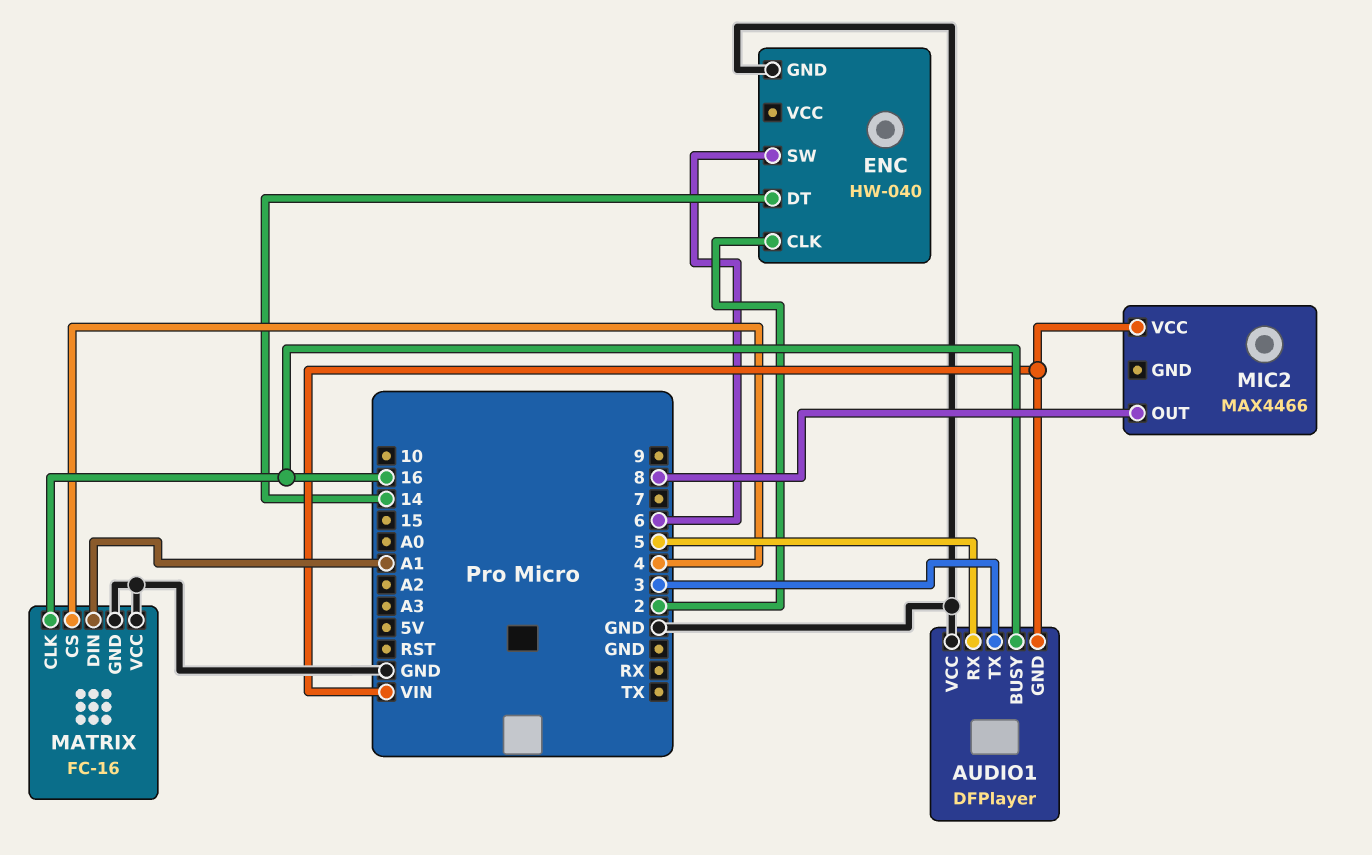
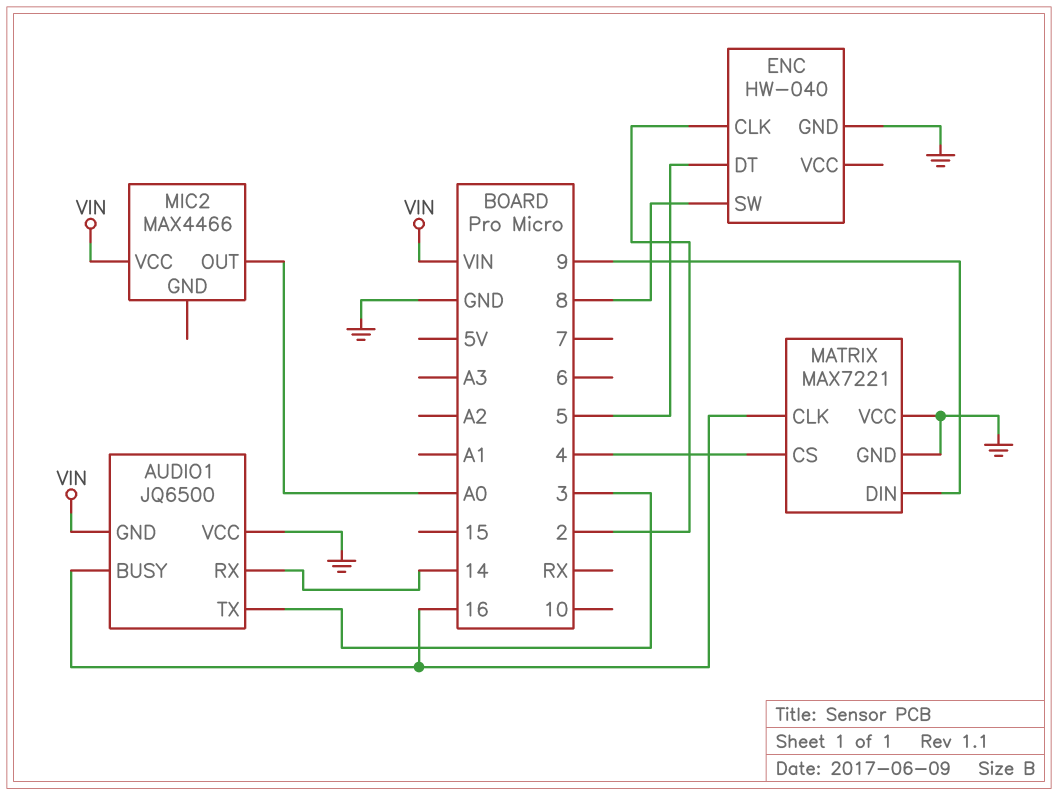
AUDIO1: DFPlayer -> JQ6500
AUDIO1 pin RX: 5 -> 14
ENC pin DT: 14 -> 5
ENC pin SW: 6 -> 8
MATRIX: FC-16 -> MAX7221
MATRIX pin DIN: A1 -> 9
MIC2 pin OUT: 8 -> A0

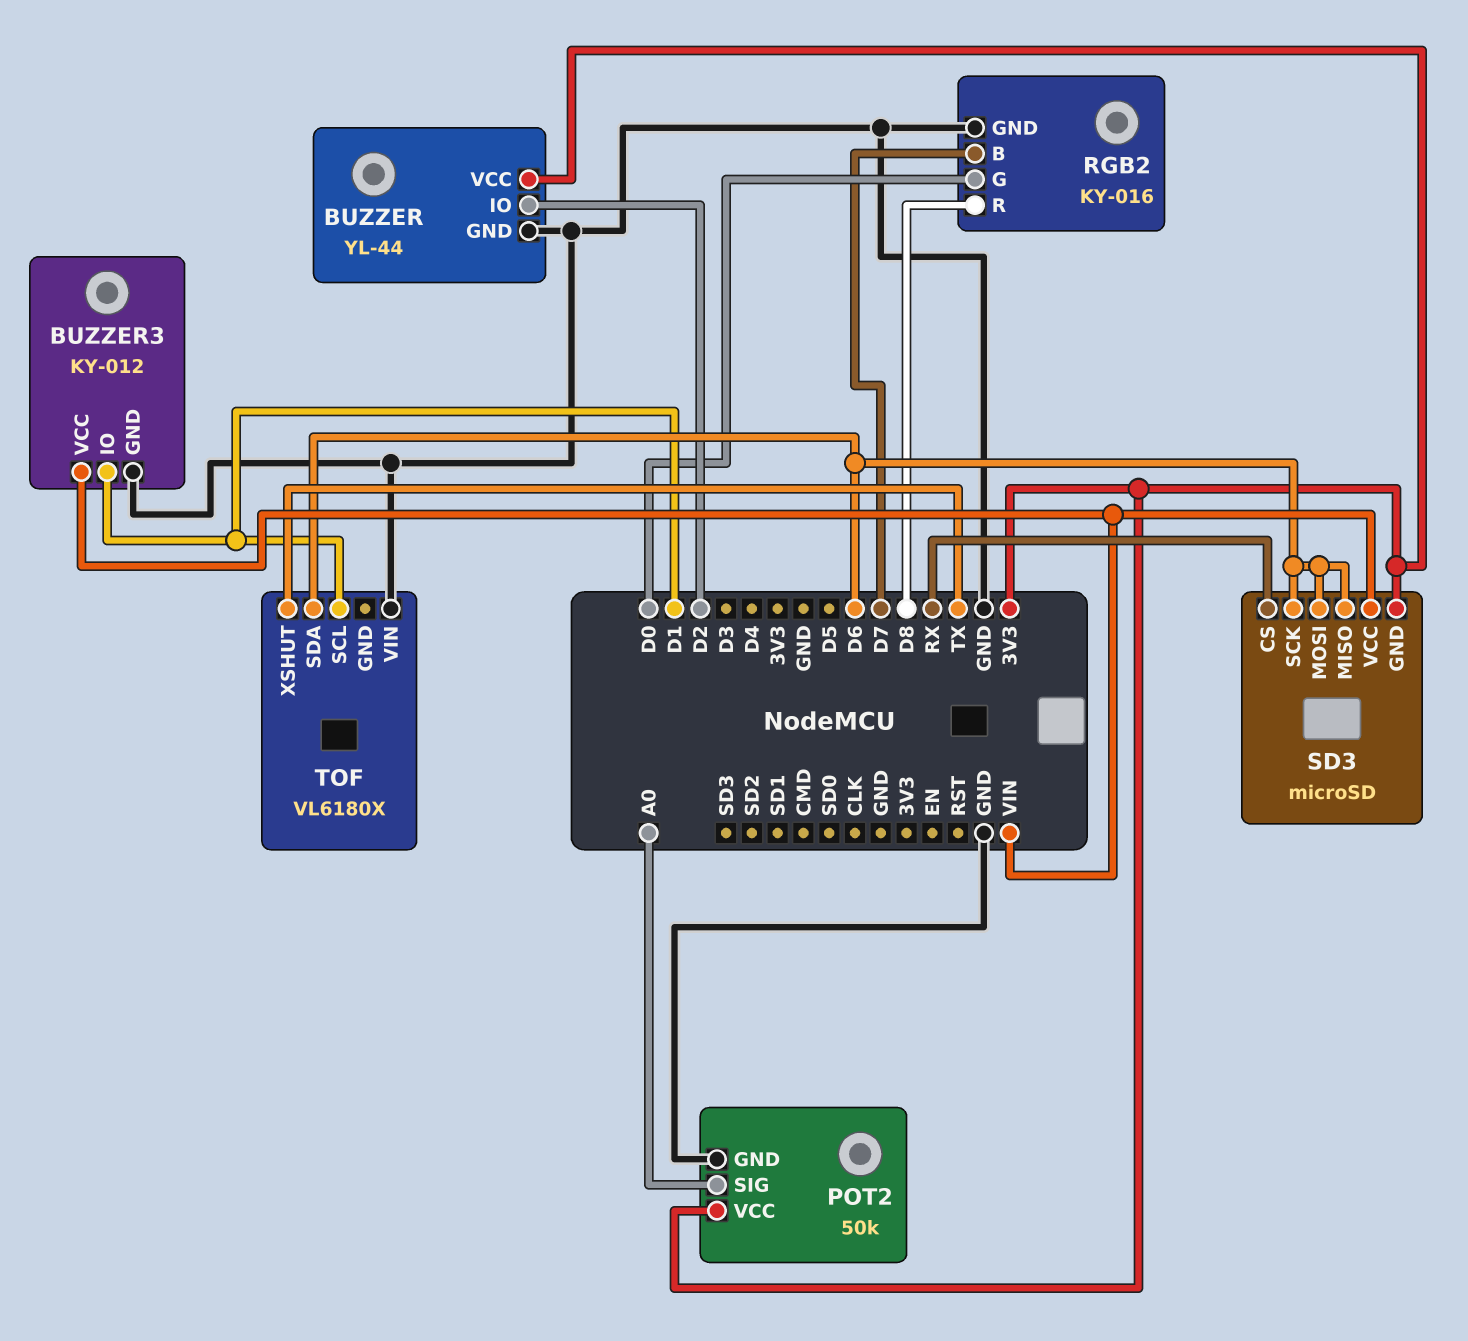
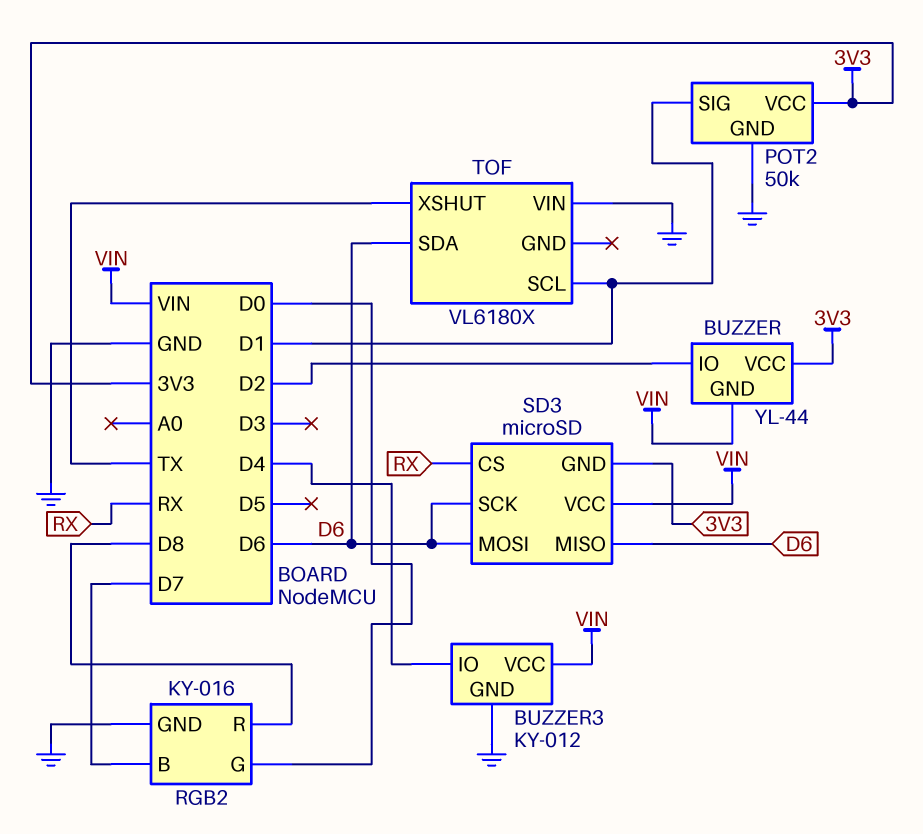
BUZZER pin GND: GND -> VIN
BUZZER3 pin IO: D1 -> D4
POT2 pin SIG: A0 -> D1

Problem to work on: Please copy the lines exactly, beginning at the one containing "MATRIX pin DIN: A1 -> 9" and ending at the last line of the records above, both included, with the pictures left out.

Expected answer:
MATRIX pin DIN: A1 -> 9
MIC2 pin OUT: 8 -> A0

BUZZER pin GND: GND -> VIN
BUZZER3 pin IO: D1 -> D4
POT2 pin SIG: A0 -> D1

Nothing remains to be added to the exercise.